▶ **EXERCISE REQUIREMENTS**
Please retype the records below exactly, from the first line through the line containing "The turquoise felt", and leave out any pictures.

Scene images with change listings:
>>>>

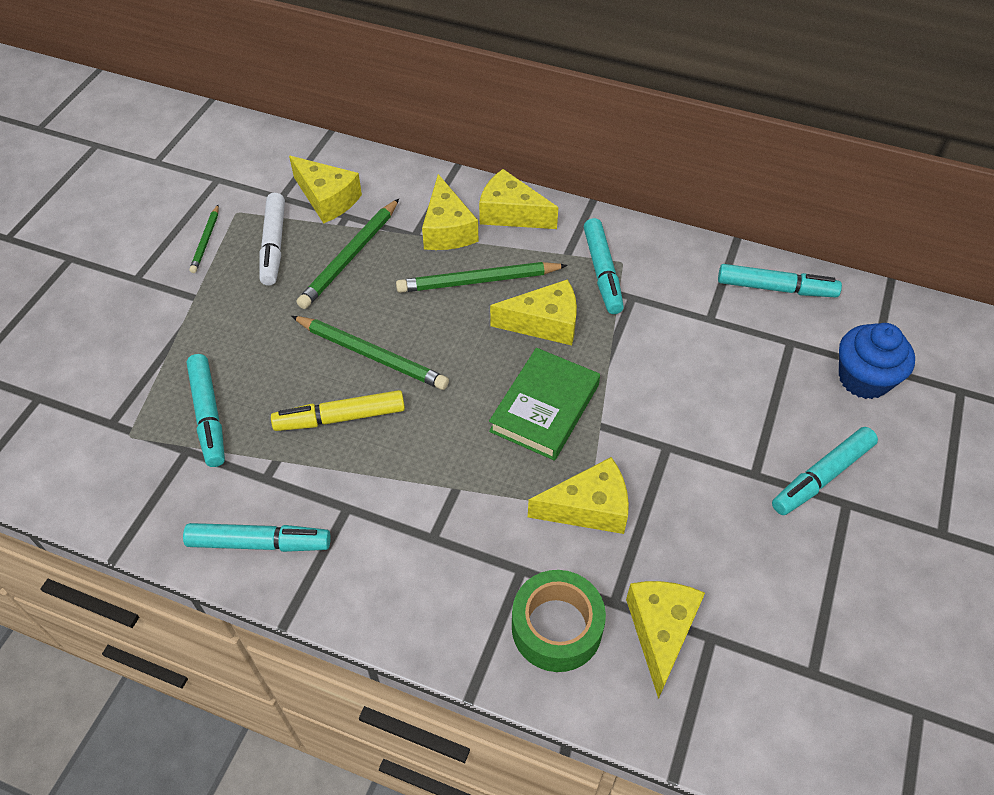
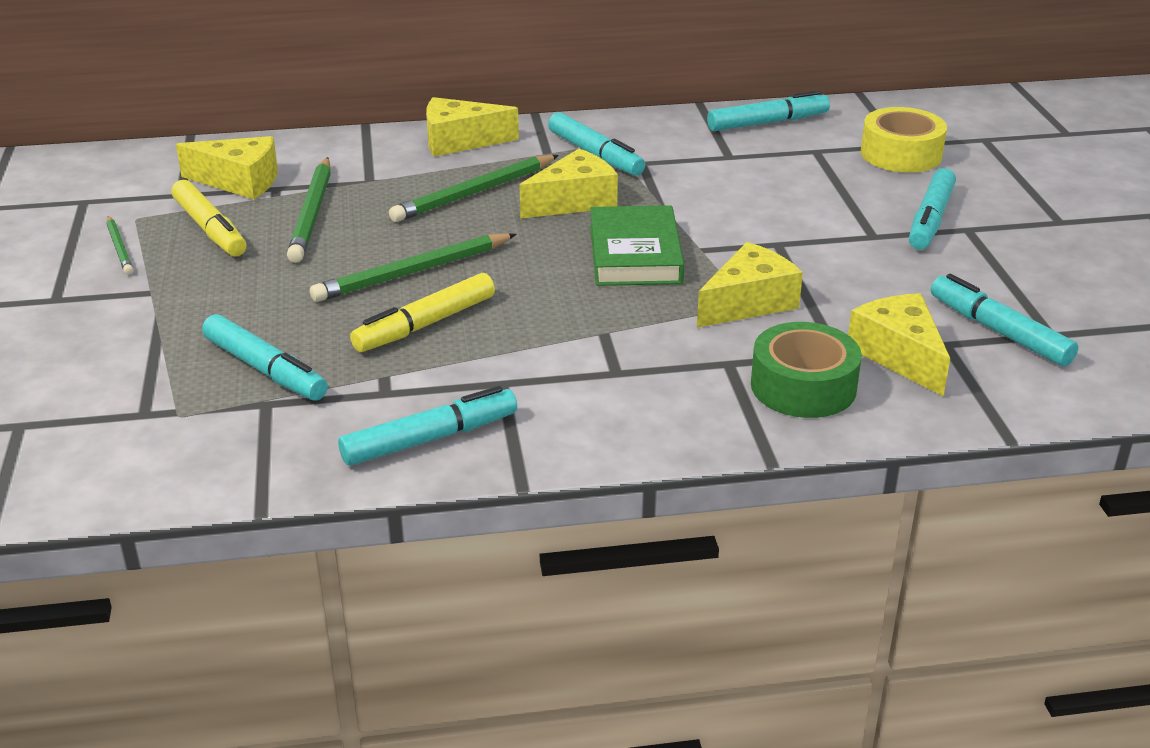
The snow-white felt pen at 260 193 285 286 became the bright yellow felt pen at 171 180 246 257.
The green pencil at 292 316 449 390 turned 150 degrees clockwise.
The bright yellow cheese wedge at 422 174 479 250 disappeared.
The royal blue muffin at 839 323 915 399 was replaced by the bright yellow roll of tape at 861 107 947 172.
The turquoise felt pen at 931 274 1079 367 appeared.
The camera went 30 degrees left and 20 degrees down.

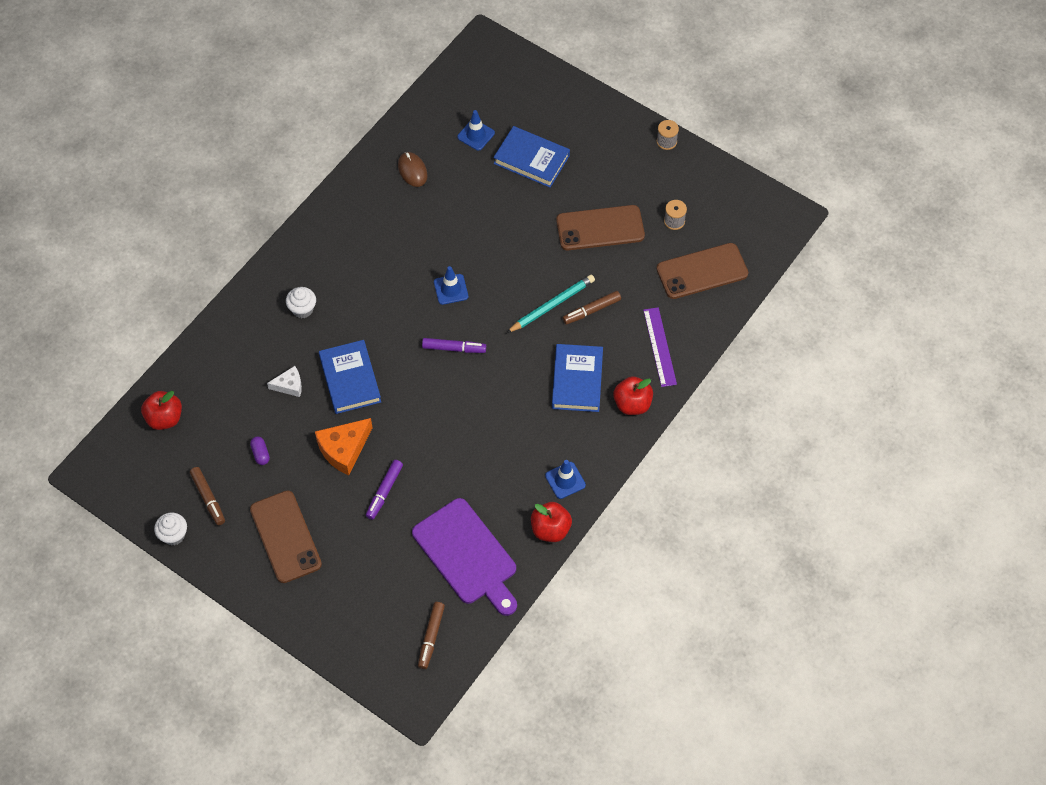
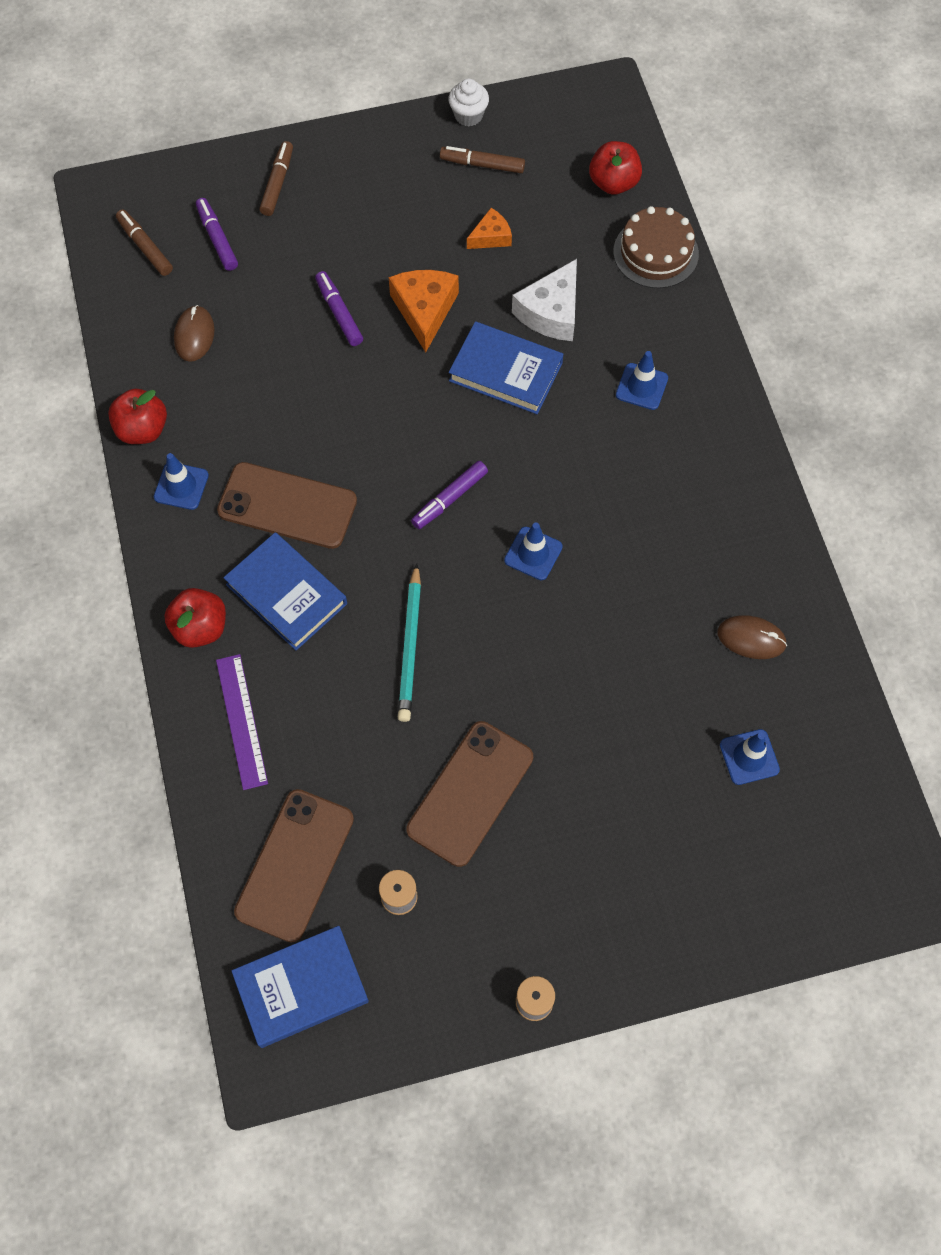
The violet pill at 250 437 270 465 was replaced by the orange-coloured cheese wedge at 467 208 512 249.
The brown phone moved from 250 491 322 583 to 217 462 357 549.
The snow-white cheese wedge at 267 366 302 397 changed to 1.70 times the size.
The snow-white muffin at 286 287 316 318 was replaced by the royal blue safety cone at 616 351 668 410.
The violet bread board at 412 498 517 616 was replaced by the brown PC mouse at 174 305 215 362.
The royal blue hardcover moved from 493 126 570 188 to 232 926 369 1048.
The brown felt pen moved from 562 291 621 324 to 259 141 293 216.
The violet measuring stick at 643 307 677 387 turned 45 degrees clockwise.
The violet felt pen at 196 198 238 271 appeared.
The brown gateau at 613 206 699 288 appeared.
The camera went 130 degrees right and 5 degrees up.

<<<<

▶ **COMPLETED EXERCISE**
The snow-white felt pen at 260 193 285 286 became the bright yellow felt pen at 171 180 246 257.
The green pencil at 292 316 449 390 turned 150 degrees clockwise.
The bright yellow cheese wedge at 422 174 479 250 disappeared.
The royal blue muffin at 839 323 915 399 was replaced by the bright yellow roll of tape at 861 107 947 172.
The turquoise felt pen at 931 274 1079 367 appeared.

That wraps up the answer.